• [Problem to solve]:
Reproduce all of the items below word for word, leaving nothing out and changing nothing.
BEGIN Records shown
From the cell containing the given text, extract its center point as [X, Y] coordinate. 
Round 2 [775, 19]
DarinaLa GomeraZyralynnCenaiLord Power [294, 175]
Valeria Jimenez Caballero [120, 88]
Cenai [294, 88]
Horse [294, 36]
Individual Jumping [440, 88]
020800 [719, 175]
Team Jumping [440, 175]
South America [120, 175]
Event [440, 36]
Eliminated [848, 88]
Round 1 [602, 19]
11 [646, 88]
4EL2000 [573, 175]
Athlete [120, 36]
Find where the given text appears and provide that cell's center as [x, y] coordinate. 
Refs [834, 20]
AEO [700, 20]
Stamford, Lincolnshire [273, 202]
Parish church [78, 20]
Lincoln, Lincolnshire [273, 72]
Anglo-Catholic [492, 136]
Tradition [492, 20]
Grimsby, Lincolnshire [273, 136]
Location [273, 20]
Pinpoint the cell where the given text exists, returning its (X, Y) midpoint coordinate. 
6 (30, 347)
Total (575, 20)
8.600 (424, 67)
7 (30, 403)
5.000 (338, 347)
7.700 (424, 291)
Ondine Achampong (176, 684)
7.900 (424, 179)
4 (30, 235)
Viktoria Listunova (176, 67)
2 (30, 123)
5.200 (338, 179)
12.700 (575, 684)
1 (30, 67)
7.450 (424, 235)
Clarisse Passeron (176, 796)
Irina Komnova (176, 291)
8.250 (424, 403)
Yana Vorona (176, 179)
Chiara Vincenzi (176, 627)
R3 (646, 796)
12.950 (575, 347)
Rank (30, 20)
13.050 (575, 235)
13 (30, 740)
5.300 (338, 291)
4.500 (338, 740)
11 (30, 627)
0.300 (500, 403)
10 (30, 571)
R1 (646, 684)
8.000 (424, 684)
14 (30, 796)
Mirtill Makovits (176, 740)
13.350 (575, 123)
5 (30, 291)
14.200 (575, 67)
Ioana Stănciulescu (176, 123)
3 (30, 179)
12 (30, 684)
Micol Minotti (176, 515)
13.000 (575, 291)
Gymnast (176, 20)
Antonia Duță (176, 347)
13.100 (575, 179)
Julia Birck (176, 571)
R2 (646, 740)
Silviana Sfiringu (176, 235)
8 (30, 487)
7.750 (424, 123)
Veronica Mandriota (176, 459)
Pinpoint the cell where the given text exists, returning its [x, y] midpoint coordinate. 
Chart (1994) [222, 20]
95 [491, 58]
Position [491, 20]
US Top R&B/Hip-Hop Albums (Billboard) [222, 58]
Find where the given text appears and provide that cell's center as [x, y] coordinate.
END Records shown
• [Exercise result]:
From the cell containing the given text, extract its center point as [X, Y] coordinate. 
Round 2 [775, 19]
DarinaLa GomeraZyralynnCenaiLord Power [294, 175]
Valeria Jimenez Caballero [120, 88]
Cenai [294, 88]
Horse [294, 36]
Individual Jumping [440, 88]
020800 [719, 175]
Team Jumping [440, 175]
South America [120, 175]
Event [440, 36]
Eliminated [848, 88]
Round 1 [602, 19]
11 [646, 88]
4EL2000 [573, 175]
Athlete [120, 36]
Find where the given text appears and provide that cell's center as [x, y] coordinate. 
Refs [834, 20]
AEO [700, 20]
Stamford, Lincolnshire [273, 202]
Parish church [78, 20]
Lincoln, Lincolnshire [273, 72]
Anglo-Catholic [492, 136]
Tradition [492, 20]
Grimsby, Lincolnshire [273, 136]
Location [273, 20]
Pinpoint the cell where the given text exists, returning its (X, Y) midpoint coordinate. 
6 (30, 347)
Total (575, 20)
8.600 (424, 67)
7 (30, 403)
5.000 (338, 347)
7.700 (424, 291)
Ondine Achampong (176, 684)
7.900 (424, 179)
4 (30, 235)
Viktoria Listunova (176, 67)
2 (30, 123)
5.200 (338, 179)
12.700 (575, 684)
1 (30, 67)
7.450 (424, 235)
Clarisse Passeron (176, 796)
Irina Komnova (176, 291)
8.250 (424, 403)
Yana Vorona (176, 179)
Chiara Vincenzi (176, 627)
R3 (646, 796)
12.950 (575, 347)
Rank (30, 20)
13.050 (575, 235)
13 (30, 740)
5.300 (338, 291)
4.500 (338, 740)
11 (30, 627)
0.300 (500, 403)
10 (30, 571)
R1 (646, 684)
8.000 (424, 684)
14 (30, 796)
Mirtill Makovits (176, 740)
13.350 (575, 123)
5 (30, 291)
14.200 (575, 67)
Ioana Stănciulescu (176, 123)
3 (30, 179)
12 (30, 684)
Micol Minotti (176, 515)
13.000 (575, 291)
Gymnast (176, 20)
Antonia Duță (176, 347)
13.100 (575, 179)
Julia Birck (176, 571)
R2 (646, 740)
Silviana Sfiringu (176, 235)
8 (30, 487)
7.750 (424, 123)
Veronica Mandriota (176, 459)
Pinpoint the cell where the given text exists, returning its [x, y] midpoint coordinate. 
Chart (1994) [222, 20]
95 [491, 58]
Position [491, 20]
US Top R&B/Hip-Hop Albums (Billboard) [222, 58]
Find where the given text appears and provide that cell's center as [x, y] coordinate.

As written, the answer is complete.